Records from a data source
=-=-=

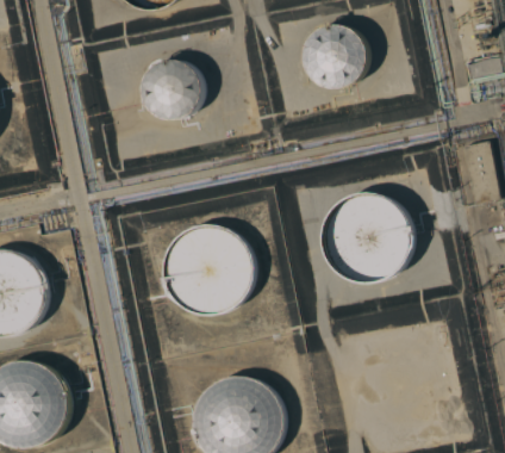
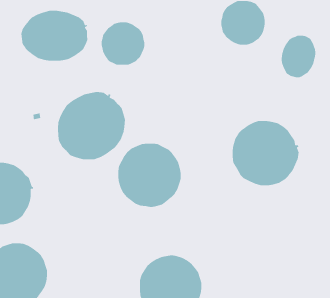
building: none -> [21,10,88,61]
building: none -> [281,35,316,78]
building: none -> [57,91,126,160]

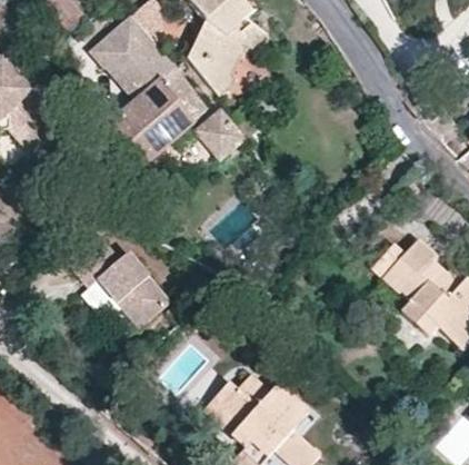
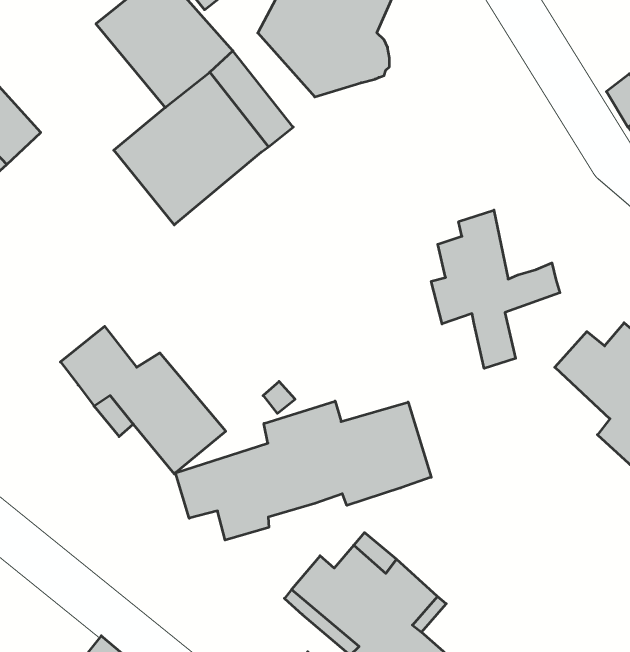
building: [191,108,247,164] -> none
building: none -> [431,210,560,368]
building: none -> [175,401,431,540]

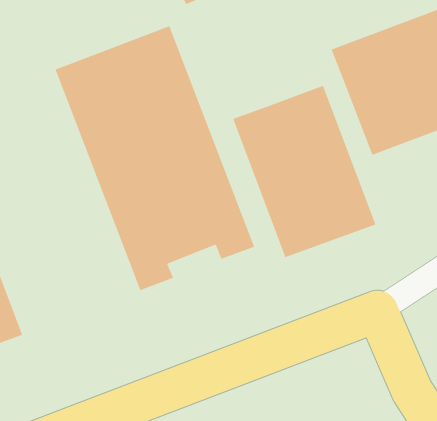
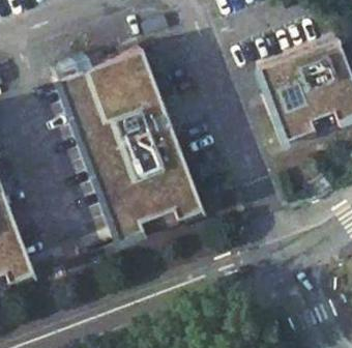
building: [232,85,376,258] -> none

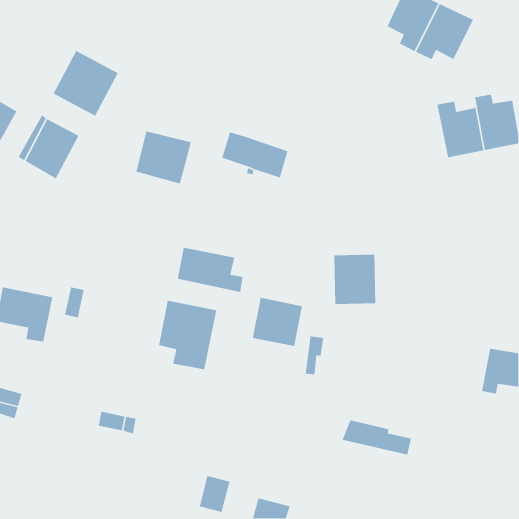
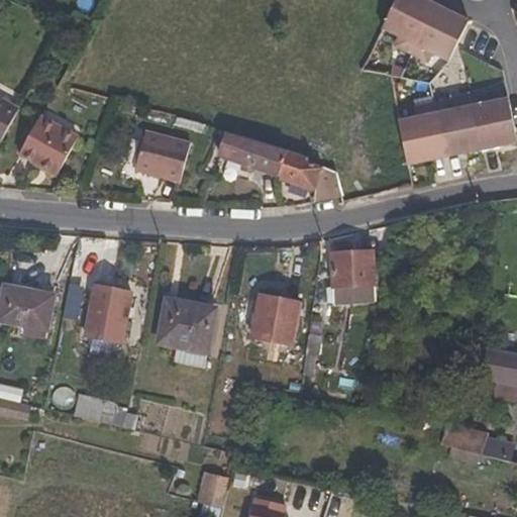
building: [52,50,119,117] -> none
building: none -> [397,103,443,165]
building: none -> [278,149,340,202]
building: [177,247,243,293] -> none
building: none -> [85,285,131,341]
building: [342,420,412,455] -> [439,424,509,459]

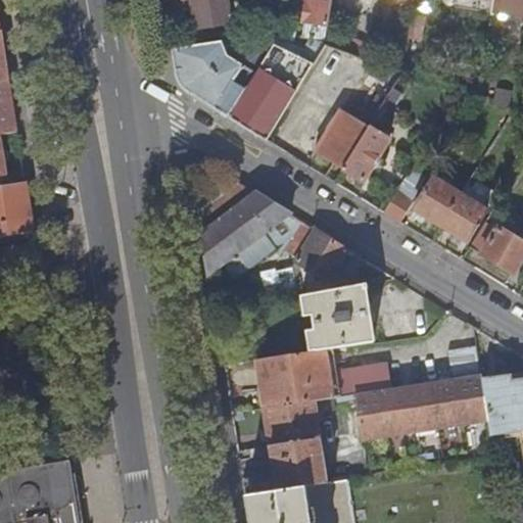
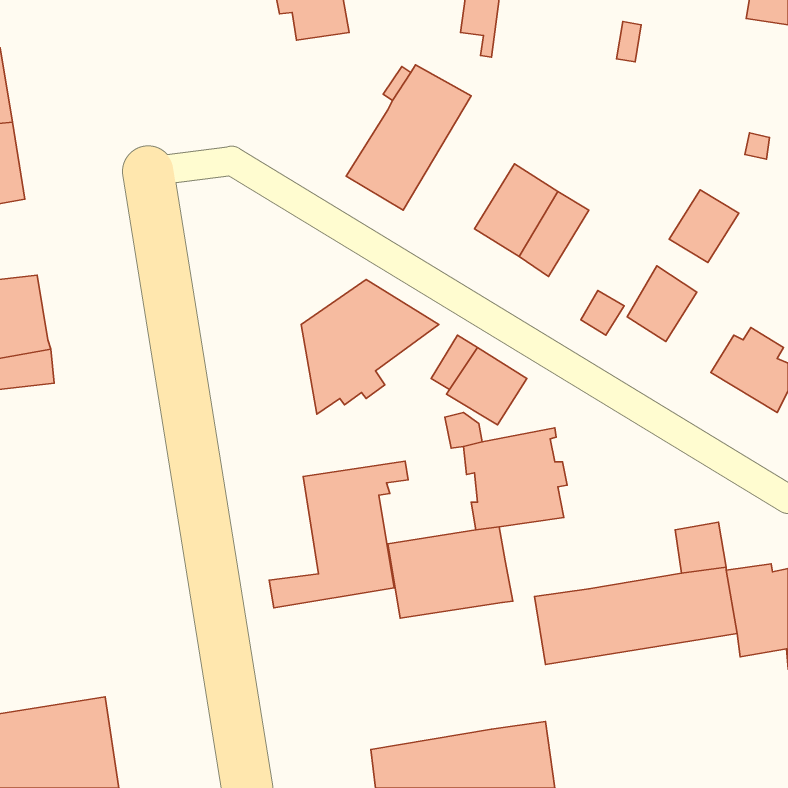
building: [173,41,256,116] -> none
building: [440,193,486,241] -> [669,190,739,263]
building: [334,363,389,397] -> none
building: [242,398,334,495] -> [269,461,408,608]

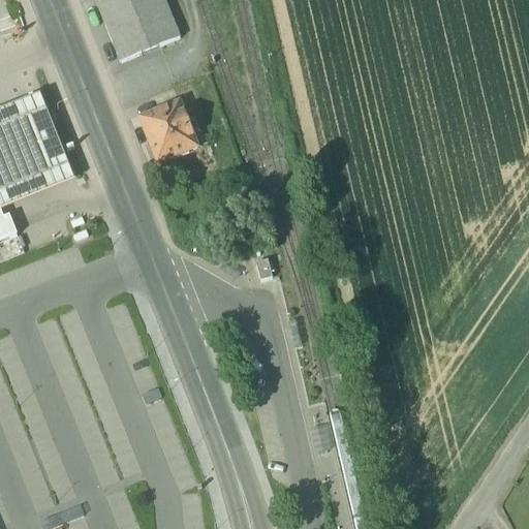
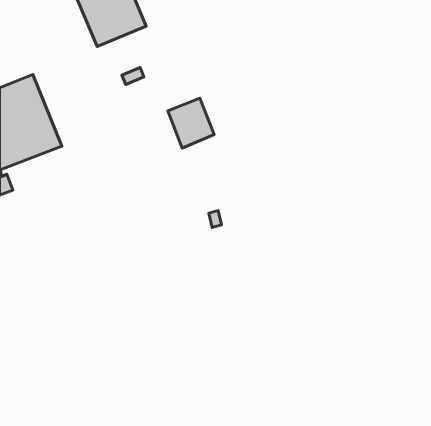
building: [139,99,196,160] -> [168,98,214,148]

=-=-=

What this task involves - An exact copy of the records above is needed, free of pictures.

Output of the exercise -
building: none -> [21,10,88,61]
building: none -> [281,35,316,78]
building: none -> [57,91,126,160]

building: [191,108,247,164] -> none
building: none -> [431,210,560,368]
building: none -> [175,401,431,540]

building: [232,85,376,258] -> none

building: [52,50,119,117] -> none
building: none -> [397,103,443,165]
building: none -> [278,149,340,202]
building: [177,247,243,293] -> none
building: none -> [85,285,131,341]
building: [342,420,412,455] -> [439,424,509,459]

building: [173,41,256,116] -> none
building: [440,193,486,241] -> [669,190,739,263]
building: [334,363,389,397] -> none
building: [242,398,334,495] -> [269,461,408,608]

building: [139,99,196,160] -> [168,98,214,148]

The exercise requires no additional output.